RECORDS FOR THE EXERCISE:
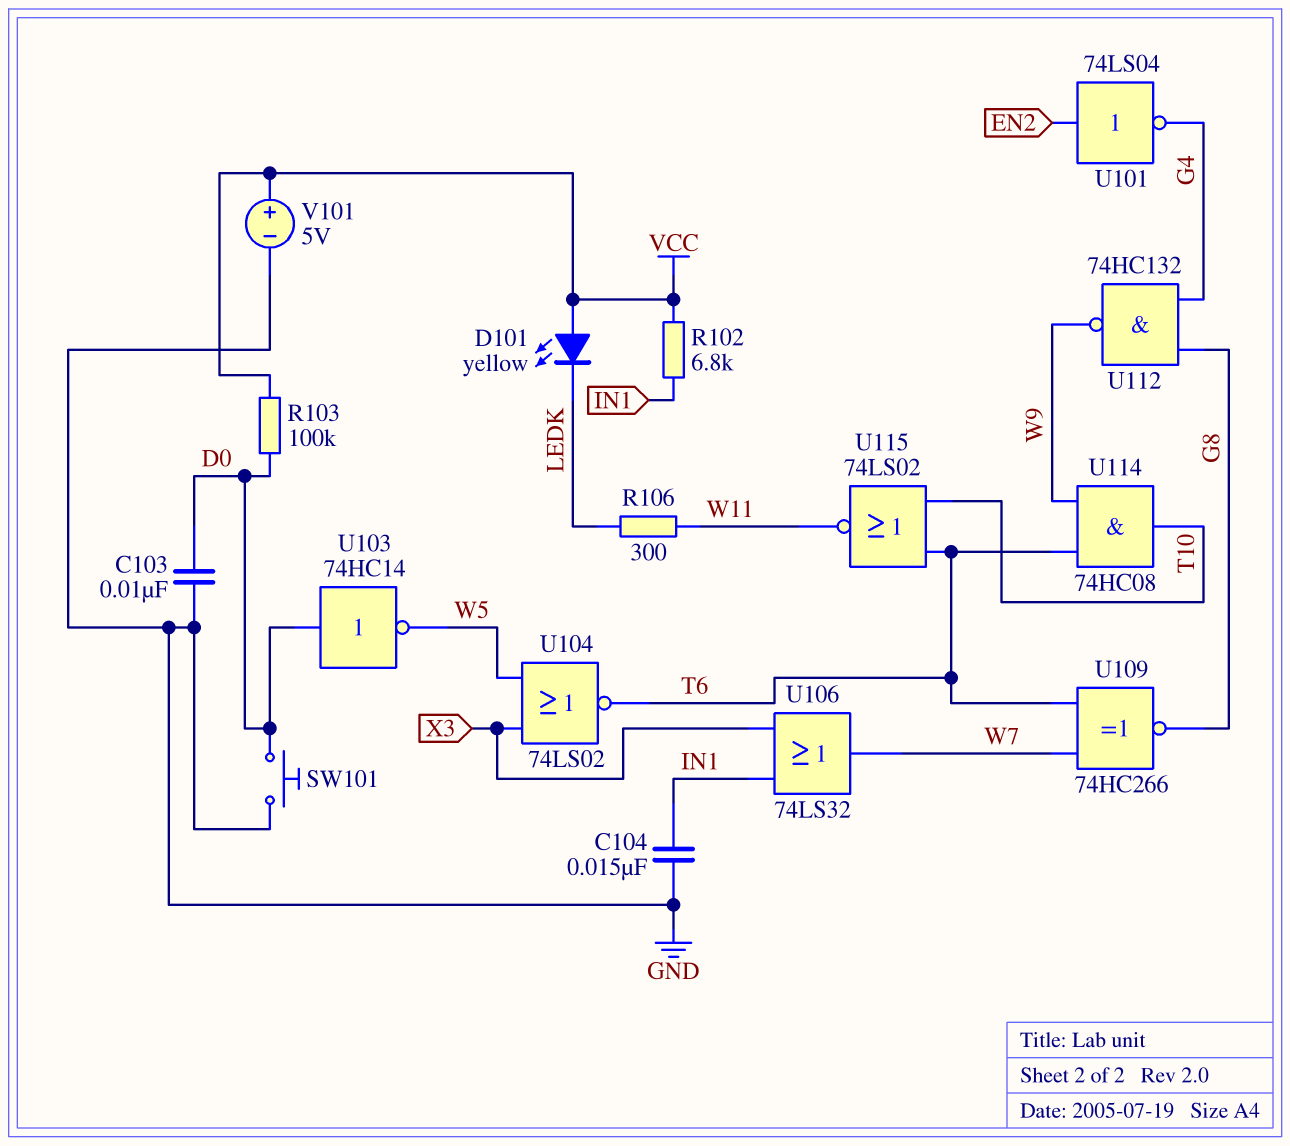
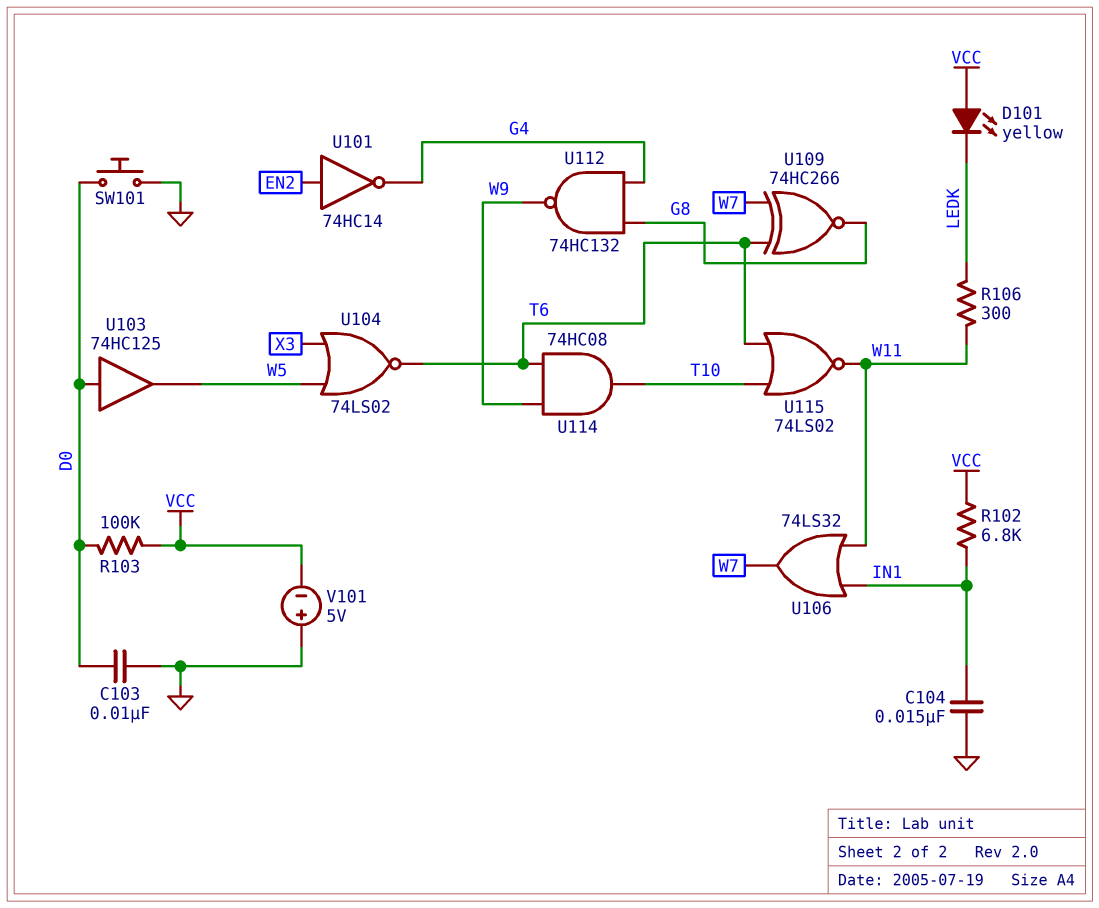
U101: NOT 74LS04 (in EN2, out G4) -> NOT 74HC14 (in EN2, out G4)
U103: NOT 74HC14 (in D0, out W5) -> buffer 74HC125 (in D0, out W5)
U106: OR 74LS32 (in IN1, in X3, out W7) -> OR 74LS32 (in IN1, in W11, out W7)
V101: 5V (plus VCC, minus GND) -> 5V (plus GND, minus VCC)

--

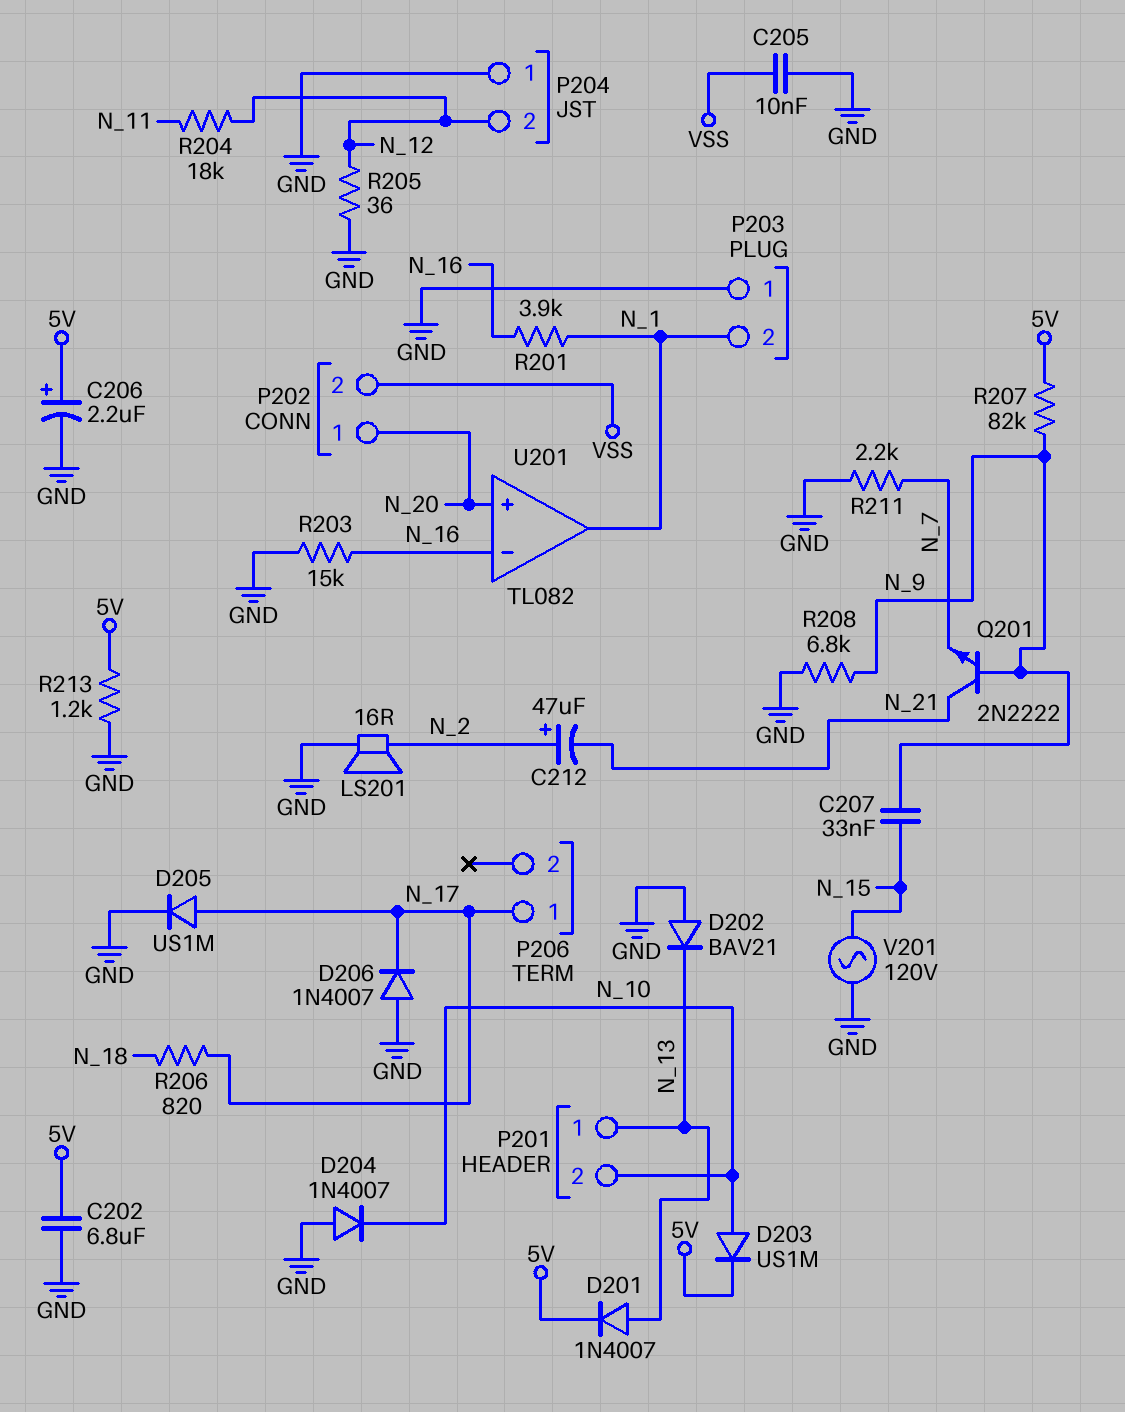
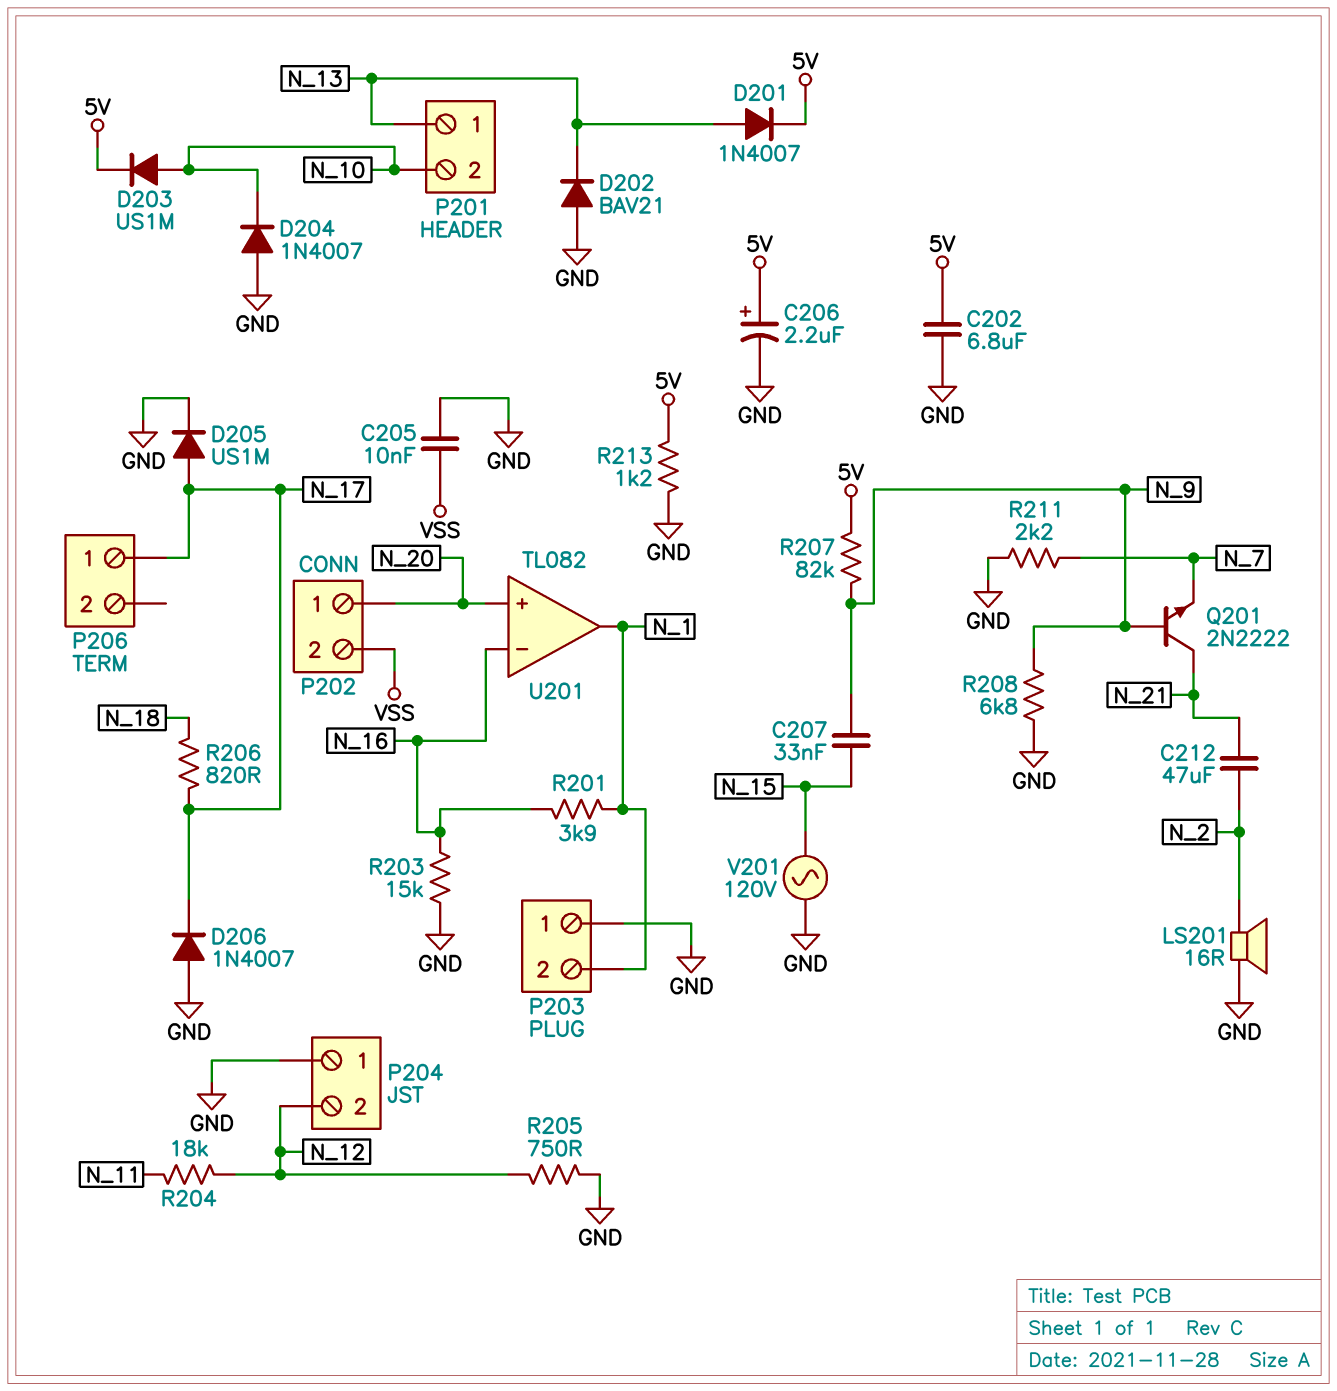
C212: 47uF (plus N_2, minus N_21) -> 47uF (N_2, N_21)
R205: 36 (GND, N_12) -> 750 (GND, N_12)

==

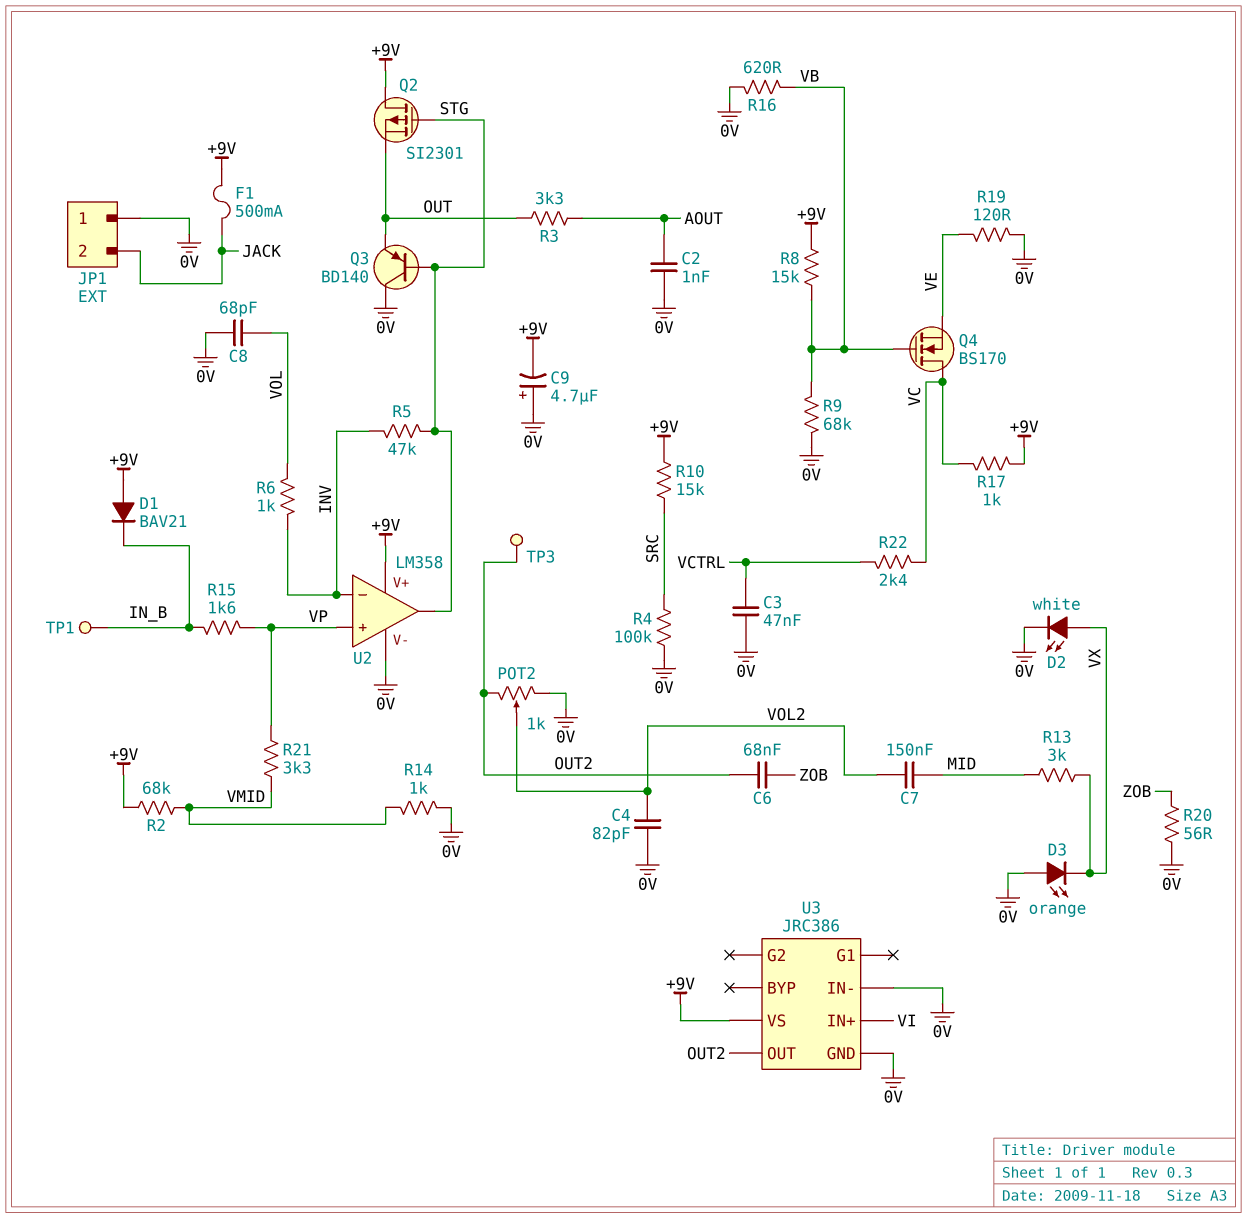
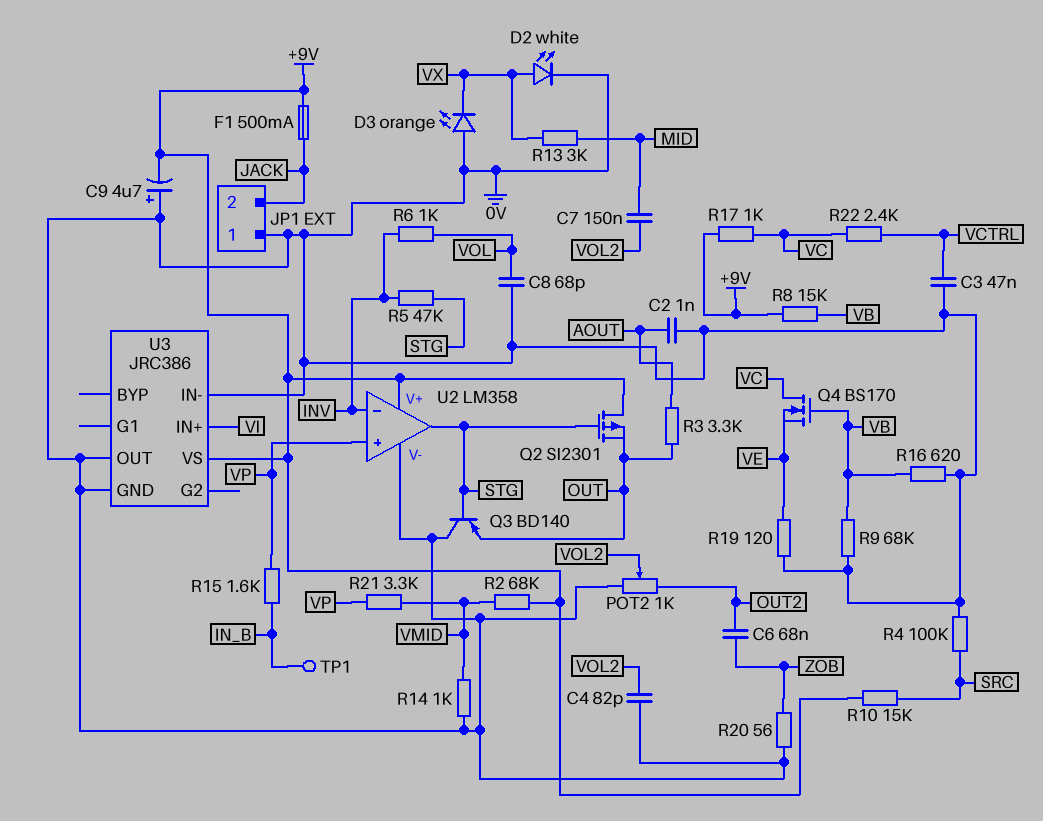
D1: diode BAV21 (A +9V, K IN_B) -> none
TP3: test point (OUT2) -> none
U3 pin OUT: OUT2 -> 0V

WHAT NEEDS TO BE DONE: Looking at the records above, return exactly the lines from the line with "U103: NOT 74HC14" to the line with "V101: 5V (plus", both ends included.

TASK OUTPUT:
U103: NOT 74HC14 (in D0, out W5) -> buffer 74HC125 (in D0, out W5)
U106: OR 74LS32 (in IN1, in X3, out W7) -> OR 74LS32 (in IN1, in W11, out W7)
V101: 5V (plus VCC, minus GND) -> 5V (plus GND, minus VCC)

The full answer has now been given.